## Exercise objective
In the data below, which lines contain "yellow"? List them by copying each one.
[Record set]
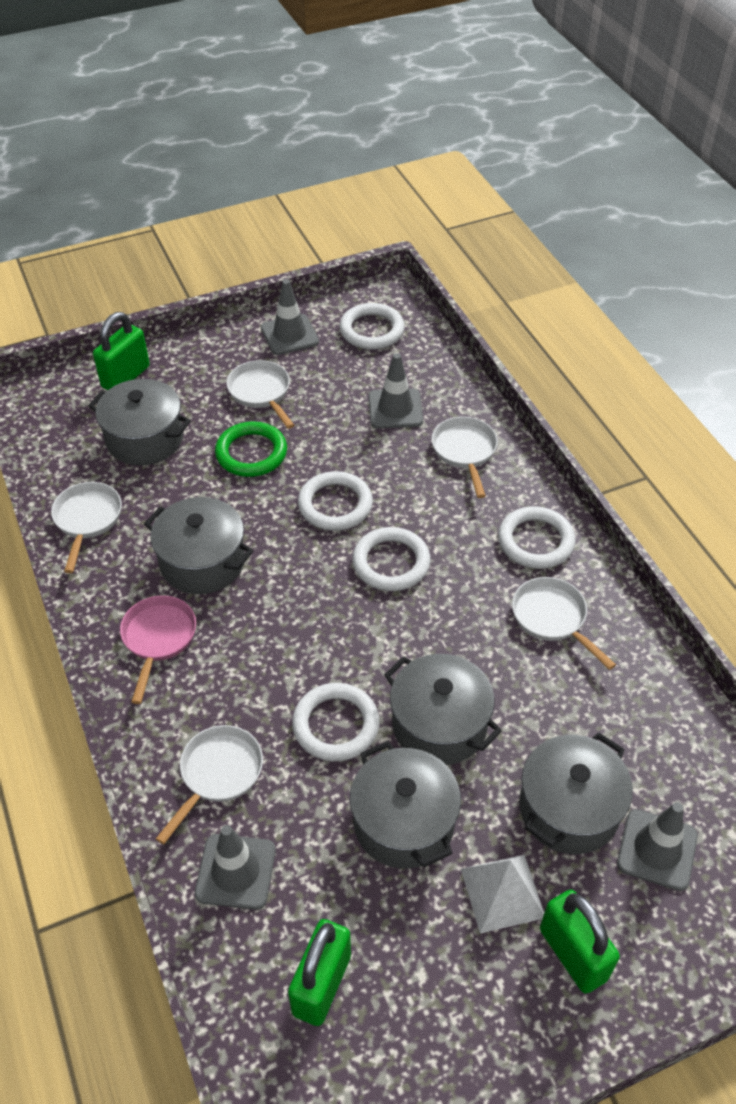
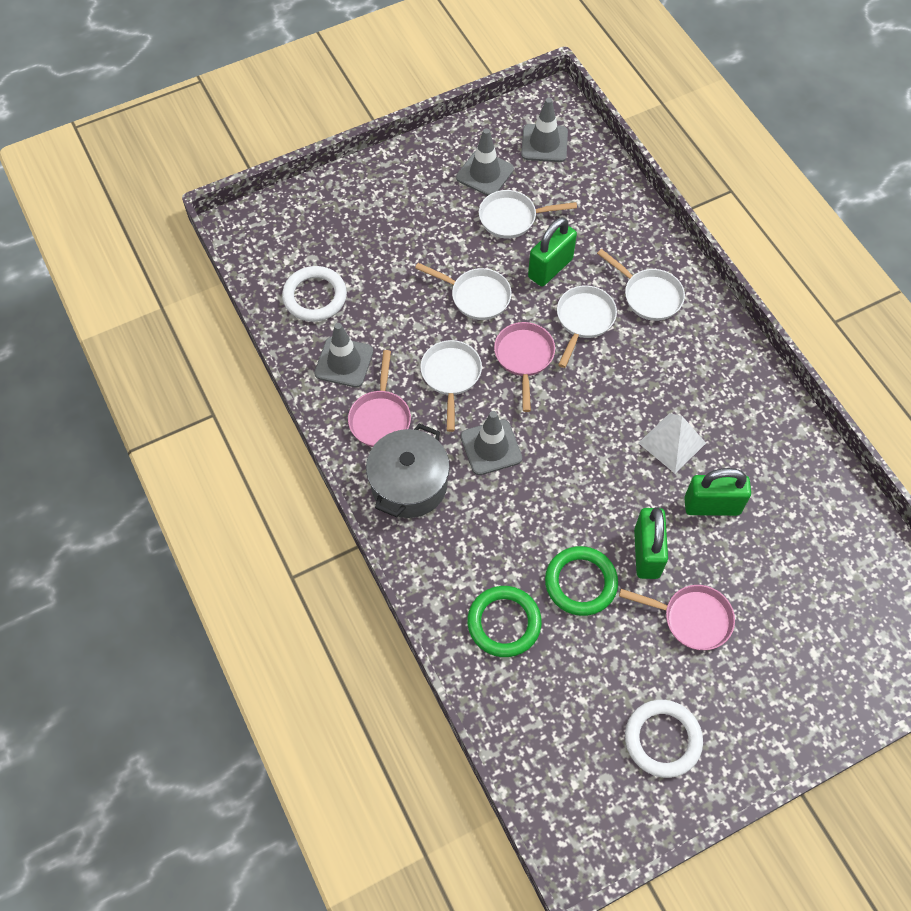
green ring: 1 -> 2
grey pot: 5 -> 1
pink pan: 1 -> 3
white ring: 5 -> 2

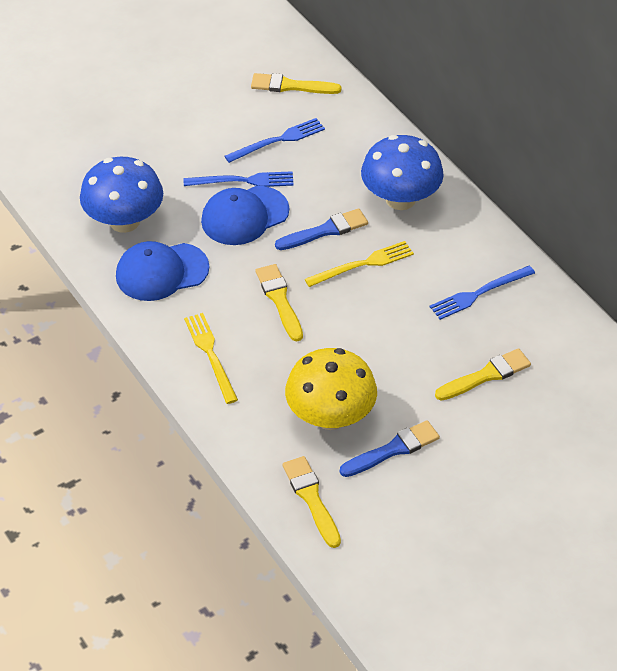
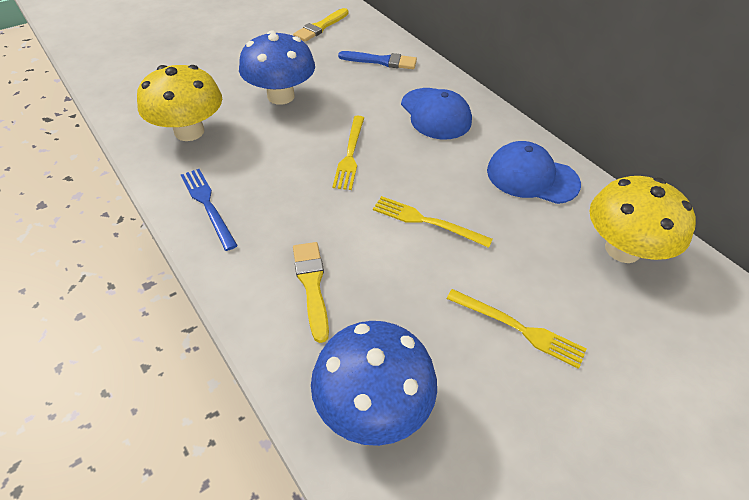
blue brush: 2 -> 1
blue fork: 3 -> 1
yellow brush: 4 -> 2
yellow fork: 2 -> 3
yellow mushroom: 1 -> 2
[/Record set]
## Exercise answer
yellow brush: 4 -> 2
yellow fork: 2 -> 3
yellow mushroom: 1 -> 2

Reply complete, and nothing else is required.